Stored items
-- Opening Marker --

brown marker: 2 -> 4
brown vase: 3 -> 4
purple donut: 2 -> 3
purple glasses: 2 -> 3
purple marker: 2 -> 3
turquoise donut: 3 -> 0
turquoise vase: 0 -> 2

-- Closing Marker --

Output all records exactly, with nothing added or dropped.

brown marker: 2 -> 4
brown vase: 3 -> 4
purple donut: 2 -> 3
purple glasses: 2 -> 3
purple marker: 2 -> 3
turquoise donut: 3 -> 0
turquoise vase: 0 -> 2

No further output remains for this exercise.